What you need to do:
Word for word, restate the line containing "Objects in satellite" and all the lines that come after it in the entries below. Include nothing from before it.

Input material:

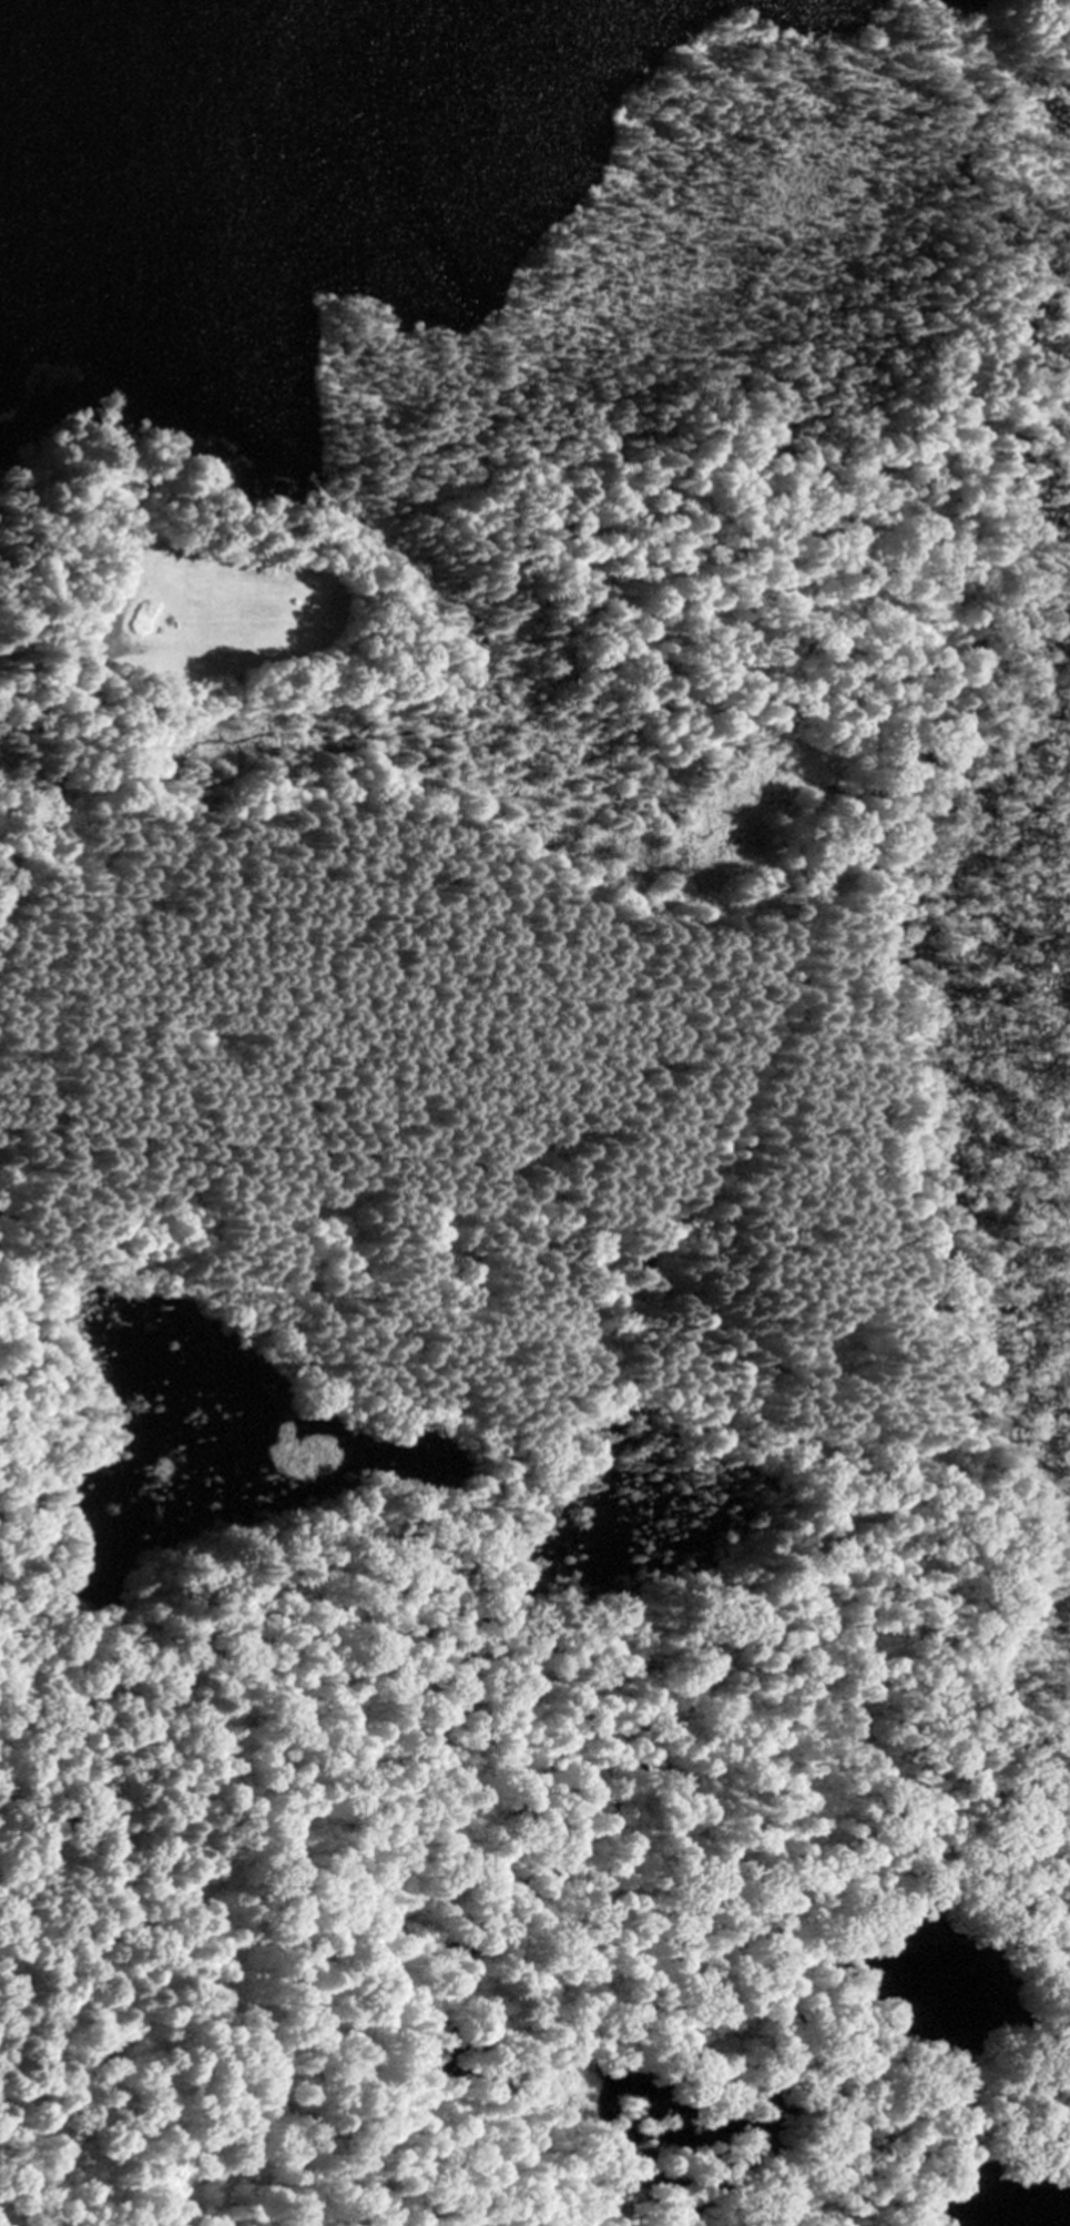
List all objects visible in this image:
building: (253, 567)
park: (552, 646)
building: (172, 667)
road: (77, 712)
road: (469, 1308)
road: (922, 1757)
road: (1066, 2008)
road: (1065, 2050)
road: (956, 2130)

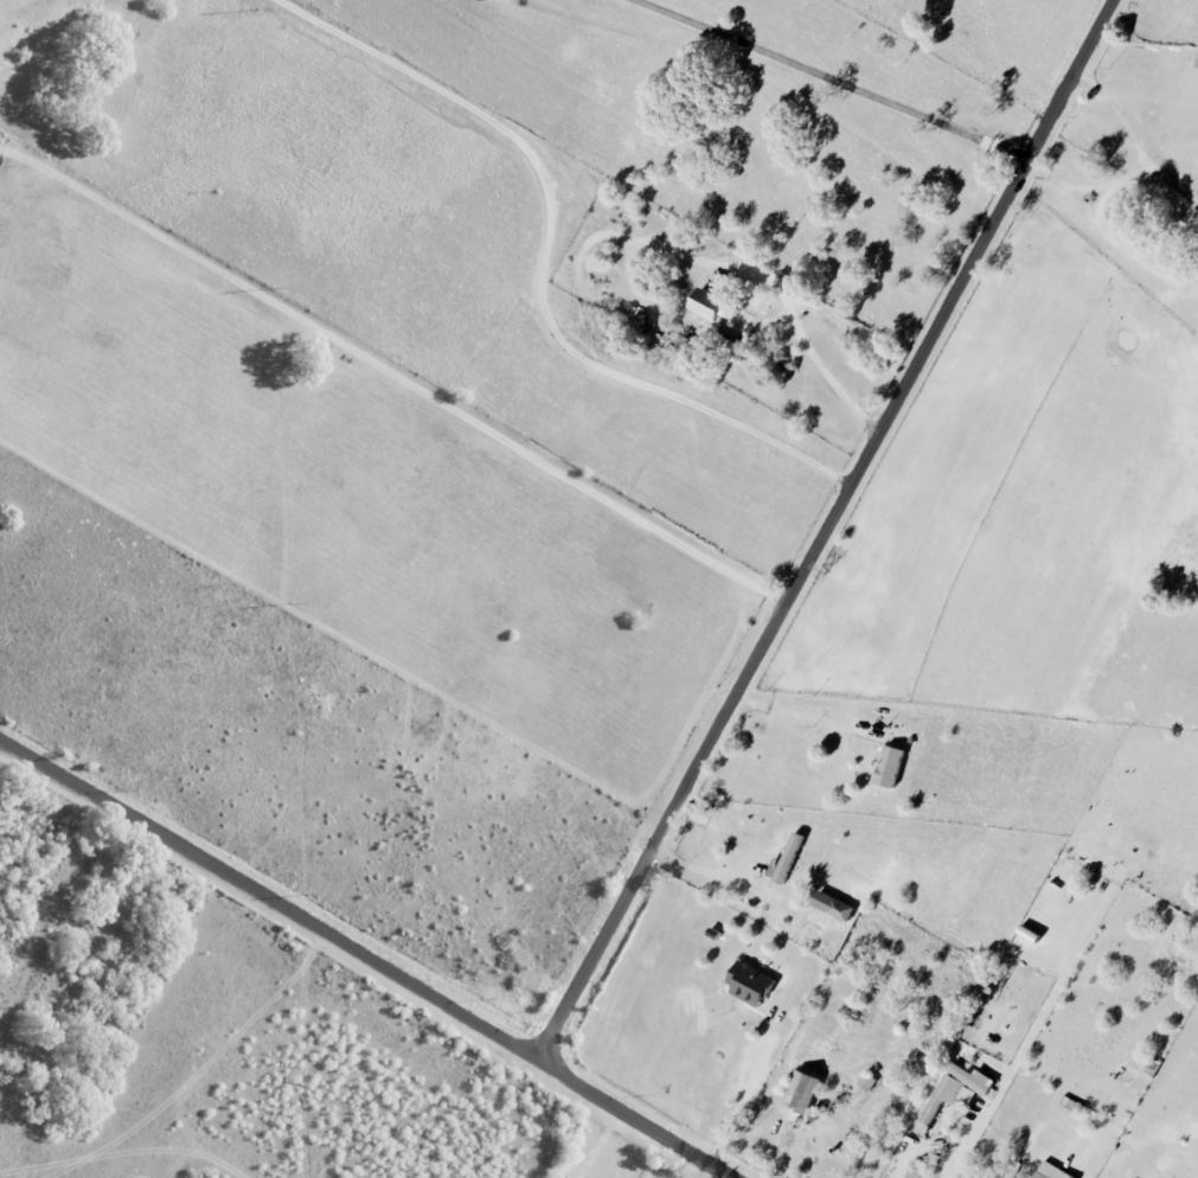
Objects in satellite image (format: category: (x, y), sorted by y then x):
power tower: (263, 5)
building: (1197, 62)
road: (833, 78)
road: (1131, 143)
road: (1136, 164)
road: (1121, 247)
road: (543, 257)
power tower: (277, 285)
building: (704, 303)
road: (802, 334)
building: (722, 345)
road: (393, 372)
road: (826, 527)
power tower: (295, 603)
road: (808, 718)
building: (888, 766)
building: (788, 858)
power tower: (314, 890)
building: (832, 905)
road: (372, 955)
building: (748, 983)
road: (1013, 1066)
building: (956, 1087)
building: (801, 1090)
road: (739, 1098)
road: (927, 1140)
building: (1050, 1171)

Result:
Objects in satellite image (format: category: (x, y), sorted by y then x):
power tower: (263, 5)
building: (1197, 62)
road: (833, 78)
road: (1131, 143)
road: (1136, 164)
road: (1121, 247)
road: (543, 257)
power tower: (277, 285)
building: (704, 303)
road: (802, 334)
building: (722, 345)
road: (393, 372)
road: (826, 527)
power tower: (295, 603)
road: (808, 718)
building: (888, 766)
building: (788, 858)
power tower: (314, 890)
building: (832, 905)
road: (372, 955)
building: (748, 983)
road: (1013, 1066)
building: (956, 1087)
building: (801, 1090)
road: (739, 1098)
road: (927, 1140)
building: (1050, 1171)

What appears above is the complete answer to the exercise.